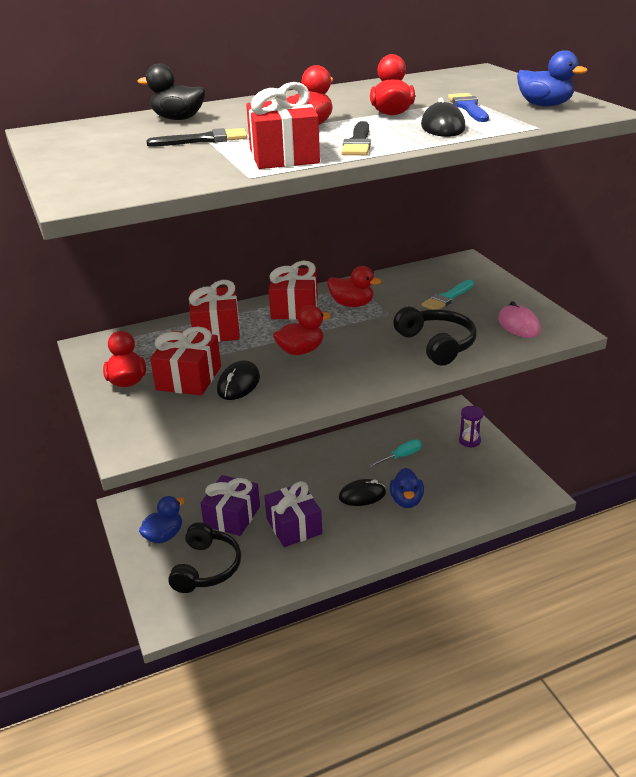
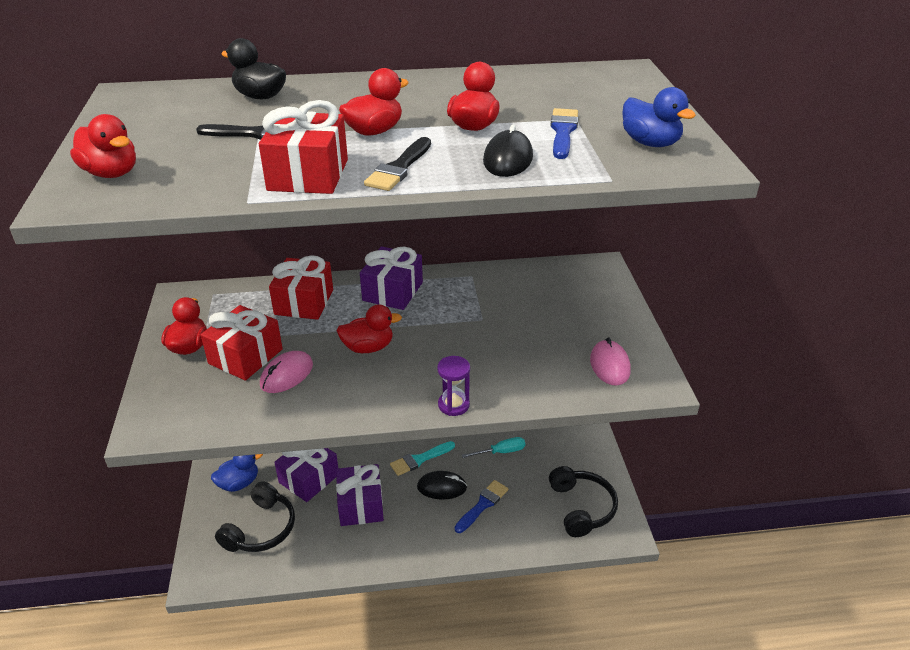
camera: 15 degrees right, 5 degrees up
black mouse [217,360,260,400] -> pink mouse [260,351,313,393]
red gift [269,260,318,320] -> purple gift [360,246,423,310]
red duck [327,266,381,307] -> red duck moved to [70,114,136,178]
blue duck [390,468,424,508] -> blue brush [454,480,508,533]
black headphones [393,306,477,366] -> black headphones moved to [549,466,618,537]
turquoise brush [422,280,474,310] -> turquoise brush moved to [390,441,455,476]
purple hourglass [459,406,484,448] -> purple hourglass moved to [437,356,470,416]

────────────────

**What the task asks:** Return every record exactly, minus the pictures.

**Solution for this task:**
camera: 15 degrees right, 5 degrees up
black mouse [217,360,260,400] -> pink mouse [260,351,313,393]
red gift [269,260,318,320] -> purple gift [360,246,423,310]
red duck [327,266,381,307] -> red duck moved to [70,114,136,178]
blue duck [390,468,424,508] -> blue brush [454,480,508,533]
black headphones [393,306,477,366] -> black headphones moved to [549,466,618,537]
turquoise brush [422,280,474,310] -> turquoise brush moved to [390,441,455,476]
purple hourglass [459,406,484,448] -> purple hourglass moved to [437,356,470,416]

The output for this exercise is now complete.